** To be done **
Locate each line in the records that includes the string "kern" and copy those lines.

— START OF Exercise data —

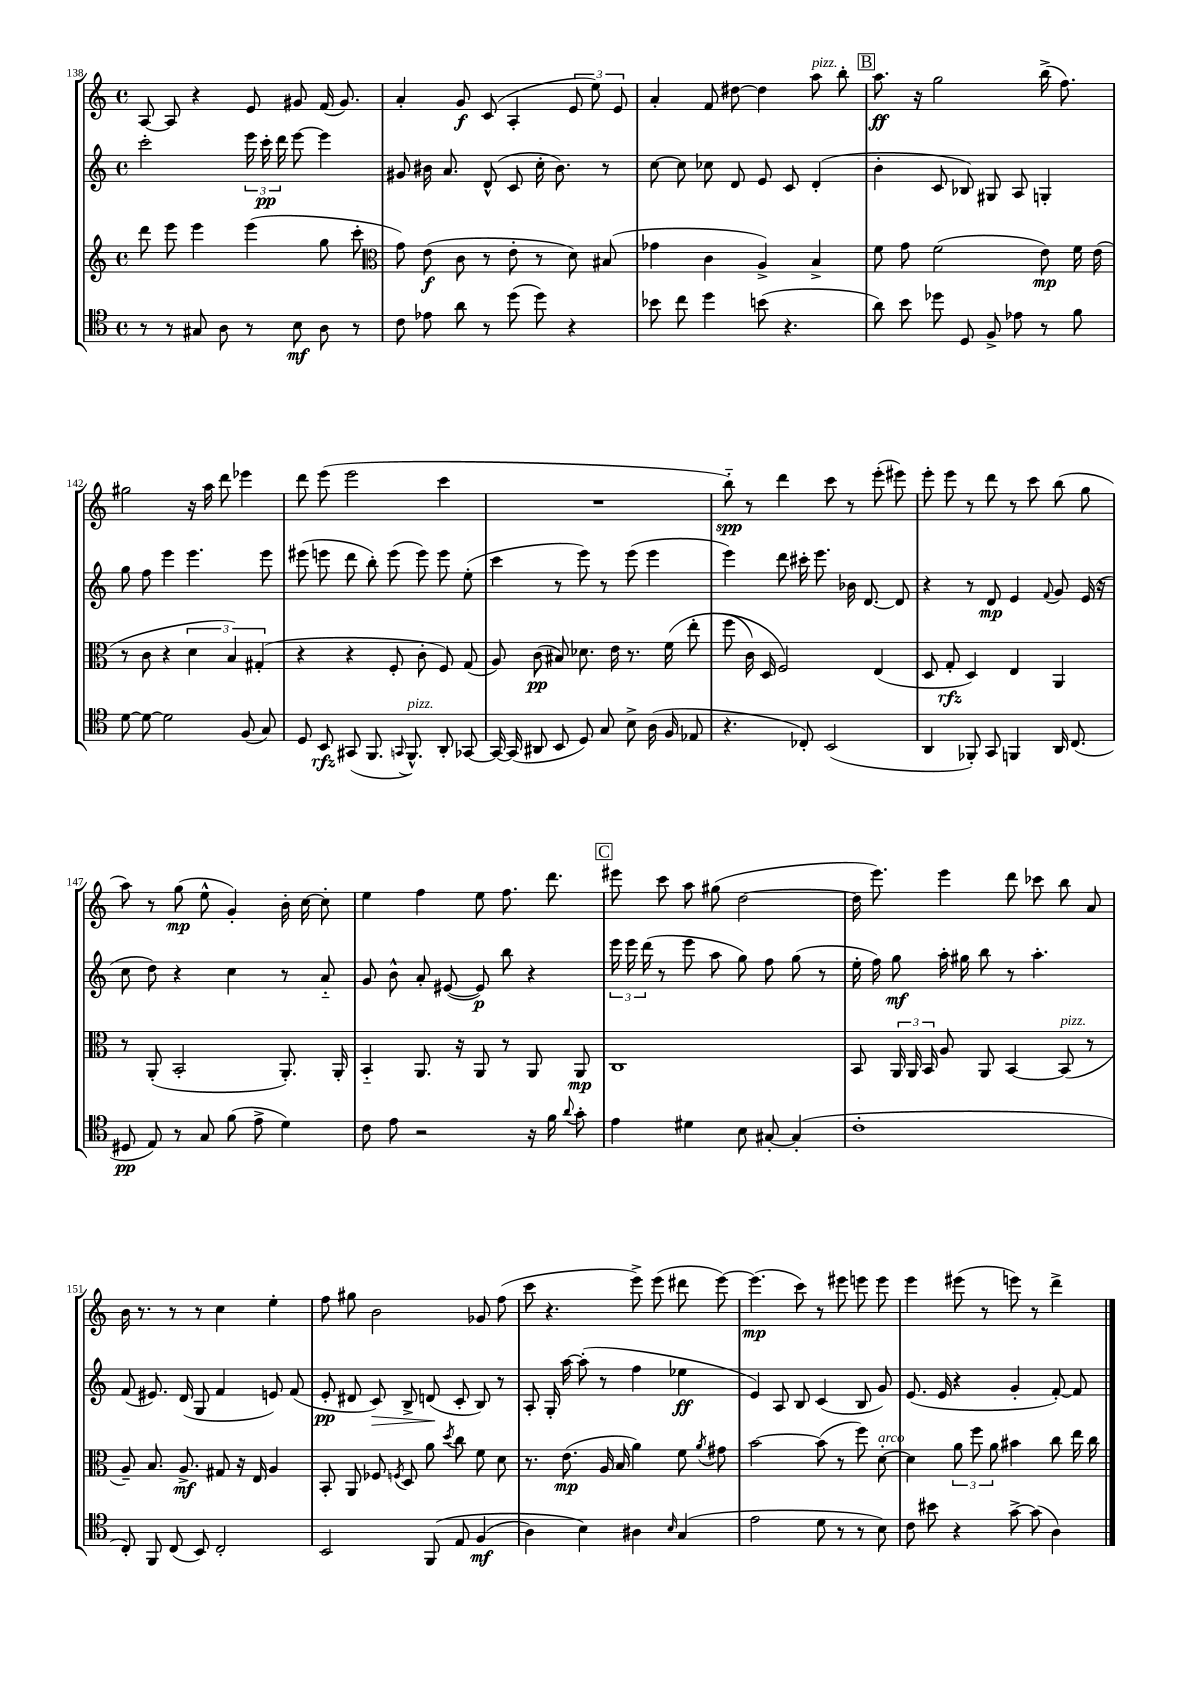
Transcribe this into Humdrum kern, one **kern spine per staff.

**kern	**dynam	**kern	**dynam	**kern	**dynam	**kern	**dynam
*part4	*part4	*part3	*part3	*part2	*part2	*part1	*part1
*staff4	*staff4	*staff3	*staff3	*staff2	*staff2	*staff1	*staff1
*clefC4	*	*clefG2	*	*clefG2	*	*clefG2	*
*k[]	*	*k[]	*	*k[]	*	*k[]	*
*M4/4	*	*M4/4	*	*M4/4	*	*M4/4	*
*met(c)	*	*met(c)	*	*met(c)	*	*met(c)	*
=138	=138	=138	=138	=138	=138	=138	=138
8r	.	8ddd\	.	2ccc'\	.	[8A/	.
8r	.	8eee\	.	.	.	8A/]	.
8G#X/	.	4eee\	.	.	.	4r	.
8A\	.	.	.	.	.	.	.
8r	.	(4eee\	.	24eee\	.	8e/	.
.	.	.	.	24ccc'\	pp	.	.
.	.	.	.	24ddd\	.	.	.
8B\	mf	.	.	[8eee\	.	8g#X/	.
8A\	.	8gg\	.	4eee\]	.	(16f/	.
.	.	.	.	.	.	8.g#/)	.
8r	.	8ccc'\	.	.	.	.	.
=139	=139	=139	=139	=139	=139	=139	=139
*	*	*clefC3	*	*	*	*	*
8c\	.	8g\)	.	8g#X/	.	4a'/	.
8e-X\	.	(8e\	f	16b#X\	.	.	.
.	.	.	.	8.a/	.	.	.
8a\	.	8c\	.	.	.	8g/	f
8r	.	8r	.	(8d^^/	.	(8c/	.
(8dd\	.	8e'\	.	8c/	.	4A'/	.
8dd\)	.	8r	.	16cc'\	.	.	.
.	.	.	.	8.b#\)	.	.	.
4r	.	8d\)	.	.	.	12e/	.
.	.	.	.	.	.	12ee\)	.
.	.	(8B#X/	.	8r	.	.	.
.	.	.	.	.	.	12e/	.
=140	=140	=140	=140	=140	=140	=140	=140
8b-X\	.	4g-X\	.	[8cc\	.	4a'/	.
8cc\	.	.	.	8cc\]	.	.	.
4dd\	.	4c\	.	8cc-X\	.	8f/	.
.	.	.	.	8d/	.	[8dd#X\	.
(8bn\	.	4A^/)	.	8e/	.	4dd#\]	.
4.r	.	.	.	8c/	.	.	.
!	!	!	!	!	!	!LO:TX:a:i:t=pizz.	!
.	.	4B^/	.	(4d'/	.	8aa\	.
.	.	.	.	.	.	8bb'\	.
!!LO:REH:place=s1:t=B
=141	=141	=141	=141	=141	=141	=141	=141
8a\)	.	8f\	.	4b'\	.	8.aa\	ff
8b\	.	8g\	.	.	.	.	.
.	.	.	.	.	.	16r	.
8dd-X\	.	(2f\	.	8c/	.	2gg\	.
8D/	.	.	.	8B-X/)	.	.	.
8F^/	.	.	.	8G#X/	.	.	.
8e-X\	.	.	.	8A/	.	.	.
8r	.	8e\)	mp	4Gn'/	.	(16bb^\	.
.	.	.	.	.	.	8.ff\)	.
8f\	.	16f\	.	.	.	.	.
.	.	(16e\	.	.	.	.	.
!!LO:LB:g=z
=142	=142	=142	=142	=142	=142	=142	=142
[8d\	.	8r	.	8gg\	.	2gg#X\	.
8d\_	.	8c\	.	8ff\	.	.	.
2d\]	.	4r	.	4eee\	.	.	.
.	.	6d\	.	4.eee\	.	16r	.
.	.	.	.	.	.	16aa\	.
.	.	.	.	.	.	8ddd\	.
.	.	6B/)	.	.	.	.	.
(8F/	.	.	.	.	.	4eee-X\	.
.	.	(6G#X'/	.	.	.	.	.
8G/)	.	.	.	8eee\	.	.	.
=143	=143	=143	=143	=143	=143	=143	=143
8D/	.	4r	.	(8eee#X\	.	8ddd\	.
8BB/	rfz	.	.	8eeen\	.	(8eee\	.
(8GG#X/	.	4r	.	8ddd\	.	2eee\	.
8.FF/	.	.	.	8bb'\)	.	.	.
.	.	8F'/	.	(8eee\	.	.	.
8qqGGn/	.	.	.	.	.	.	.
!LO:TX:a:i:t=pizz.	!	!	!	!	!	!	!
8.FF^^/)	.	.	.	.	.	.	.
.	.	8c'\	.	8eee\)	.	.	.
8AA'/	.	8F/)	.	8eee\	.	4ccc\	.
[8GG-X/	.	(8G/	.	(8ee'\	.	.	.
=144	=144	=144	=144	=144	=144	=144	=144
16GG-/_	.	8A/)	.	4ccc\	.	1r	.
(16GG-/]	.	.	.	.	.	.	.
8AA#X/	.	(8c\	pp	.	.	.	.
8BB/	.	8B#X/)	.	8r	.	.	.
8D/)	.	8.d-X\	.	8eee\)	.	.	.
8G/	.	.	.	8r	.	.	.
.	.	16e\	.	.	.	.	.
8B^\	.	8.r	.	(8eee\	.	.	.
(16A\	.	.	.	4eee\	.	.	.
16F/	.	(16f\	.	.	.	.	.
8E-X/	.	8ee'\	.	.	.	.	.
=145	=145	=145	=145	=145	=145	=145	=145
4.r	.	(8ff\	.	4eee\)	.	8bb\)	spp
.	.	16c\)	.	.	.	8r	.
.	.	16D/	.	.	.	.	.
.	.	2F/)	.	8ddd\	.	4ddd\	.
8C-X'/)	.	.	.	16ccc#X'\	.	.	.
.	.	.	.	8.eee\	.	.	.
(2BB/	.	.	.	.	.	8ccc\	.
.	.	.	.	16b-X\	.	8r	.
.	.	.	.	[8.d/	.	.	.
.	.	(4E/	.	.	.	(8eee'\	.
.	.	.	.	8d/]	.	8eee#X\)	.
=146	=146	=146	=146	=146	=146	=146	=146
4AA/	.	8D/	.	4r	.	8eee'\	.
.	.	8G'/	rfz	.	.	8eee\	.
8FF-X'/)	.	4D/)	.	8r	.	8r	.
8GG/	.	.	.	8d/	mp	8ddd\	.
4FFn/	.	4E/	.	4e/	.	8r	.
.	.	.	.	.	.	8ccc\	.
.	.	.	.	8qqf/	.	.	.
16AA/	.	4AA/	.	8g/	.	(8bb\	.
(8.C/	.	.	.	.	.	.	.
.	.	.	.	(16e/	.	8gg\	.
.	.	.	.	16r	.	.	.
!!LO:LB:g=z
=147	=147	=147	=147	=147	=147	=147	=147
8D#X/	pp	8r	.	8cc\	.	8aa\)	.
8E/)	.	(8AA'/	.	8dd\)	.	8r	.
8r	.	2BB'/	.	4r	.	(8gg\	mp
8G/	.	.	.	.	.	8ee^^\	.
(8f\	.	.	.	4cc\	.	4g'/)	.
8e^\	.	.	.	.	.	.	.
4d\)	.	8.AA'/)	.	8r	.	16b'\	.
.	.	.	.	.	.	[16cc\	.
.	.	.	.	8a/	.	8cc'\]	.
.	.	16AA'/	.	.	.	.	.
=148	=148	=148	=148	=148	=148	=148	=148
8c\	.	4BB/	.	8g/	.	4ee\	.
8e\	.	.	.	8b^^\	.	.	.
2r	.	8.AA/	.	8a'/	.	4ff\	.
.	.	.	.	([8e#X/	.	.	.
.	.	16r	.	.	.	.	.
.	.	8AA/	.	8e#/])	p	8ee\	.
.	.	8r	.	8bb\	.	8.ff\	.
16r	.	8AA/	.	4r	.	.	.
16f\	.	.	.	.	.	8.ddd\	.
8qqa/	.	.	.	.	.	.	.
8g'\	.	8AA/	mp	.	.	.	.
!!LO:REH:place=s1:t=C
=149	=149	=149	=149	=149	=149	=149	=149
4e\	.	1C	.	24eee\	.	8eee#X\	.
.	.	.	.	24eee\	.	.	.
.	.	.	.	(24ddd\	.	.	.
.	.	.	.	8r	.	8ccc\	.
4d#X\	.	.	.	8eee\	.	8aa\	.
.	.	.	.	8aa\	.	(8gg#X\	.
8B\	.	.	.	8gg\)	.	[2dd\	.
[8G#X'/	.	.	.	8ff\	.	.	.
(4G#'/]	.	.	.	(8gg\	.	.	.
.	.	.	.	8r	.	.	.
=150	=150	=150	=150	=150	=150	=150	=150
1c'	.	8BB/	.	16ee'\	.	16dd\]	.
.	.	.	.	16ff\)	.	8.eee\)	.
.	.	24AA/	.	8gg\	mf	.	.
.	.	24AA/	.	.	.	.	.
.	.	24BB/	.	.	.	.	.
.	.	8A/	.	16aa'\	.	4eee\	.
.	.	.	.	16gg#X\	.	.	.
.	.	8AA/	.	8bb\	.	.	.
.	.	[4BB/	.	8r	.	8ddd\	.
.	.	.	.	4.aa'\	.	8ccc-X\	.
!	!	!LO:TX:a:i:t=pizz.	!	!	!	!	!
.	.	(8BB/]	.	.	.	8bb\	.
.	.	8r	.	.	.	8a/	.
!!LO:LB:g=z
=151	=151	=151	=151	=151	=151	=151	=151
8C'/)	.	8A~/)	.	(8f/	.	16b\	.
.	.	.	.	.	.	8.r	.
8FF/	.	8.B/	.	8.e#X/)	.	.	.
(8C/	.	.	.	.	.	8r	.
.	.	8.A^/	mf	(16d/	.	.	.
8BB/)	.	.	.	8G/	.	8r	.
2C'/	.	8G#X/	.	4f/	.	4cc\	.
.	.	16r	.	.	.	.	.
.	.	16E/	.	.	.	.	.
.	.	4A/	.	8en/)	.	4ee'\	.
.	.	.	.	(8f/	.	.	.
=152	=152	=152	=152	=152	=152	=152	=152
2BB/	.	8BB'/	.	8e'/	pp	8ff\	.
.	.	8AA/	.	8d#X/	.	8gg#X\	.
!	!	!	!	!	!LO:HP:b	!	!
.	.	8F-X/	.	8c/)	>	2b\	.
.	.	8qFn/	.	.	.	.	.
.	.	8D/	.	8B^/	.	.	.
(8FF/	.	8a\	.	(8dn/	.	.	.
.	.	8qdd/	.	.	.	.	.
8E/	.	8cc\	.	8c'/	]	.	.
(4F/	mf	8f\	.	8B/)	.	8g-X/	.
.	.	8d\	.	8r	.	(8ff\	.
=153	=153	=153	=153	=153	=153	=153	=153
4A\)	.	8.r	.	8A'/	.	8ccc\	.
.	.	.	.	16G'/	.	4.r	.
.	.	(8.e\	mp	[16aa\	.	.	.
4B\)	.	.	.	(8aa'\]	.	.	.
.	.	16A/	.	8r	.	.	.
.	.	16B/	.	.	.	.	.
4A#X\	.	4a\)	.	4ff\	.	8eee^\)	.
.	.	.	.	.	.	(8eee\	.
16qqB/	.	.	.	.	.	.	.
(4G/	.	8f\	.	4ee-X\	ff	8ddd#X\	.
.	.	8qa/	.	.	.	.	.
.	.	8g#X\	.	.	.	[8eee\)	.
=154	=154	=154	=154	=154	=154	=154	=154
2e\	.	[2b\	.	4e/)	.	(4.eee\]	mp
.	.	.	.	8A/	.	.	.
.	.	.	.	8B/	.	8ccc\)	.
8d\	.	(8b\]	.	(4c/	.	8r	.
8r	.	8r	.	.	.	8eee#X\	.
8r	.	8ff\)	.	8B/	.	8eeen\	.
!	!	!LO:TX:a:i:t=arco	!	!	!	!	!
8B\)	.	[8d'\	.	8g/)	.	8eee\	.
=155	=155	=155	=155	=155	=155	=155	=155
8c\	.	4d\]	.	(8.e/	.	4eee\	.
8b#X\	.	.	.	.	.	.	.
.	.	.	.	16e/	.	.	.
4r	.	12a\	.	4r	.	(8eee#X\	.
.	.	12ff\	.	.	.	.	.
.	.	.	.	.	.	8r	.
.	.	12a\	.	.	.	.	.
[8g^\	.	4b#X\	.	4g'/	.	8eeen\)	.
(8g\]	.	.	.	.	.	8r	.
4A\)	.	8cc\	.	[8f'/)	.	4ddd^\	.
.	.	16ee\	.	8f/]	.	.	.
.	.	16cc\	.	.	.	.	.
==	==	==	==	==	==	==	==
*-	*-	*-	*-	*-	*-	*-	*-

— END OF Exercise data —

** Correct output **
Transcribe this into Humdrum kern, one **kern spine per staff.
**kern	**dynam	**kern	**dynam	**kern	**dynam	**kern	**dynam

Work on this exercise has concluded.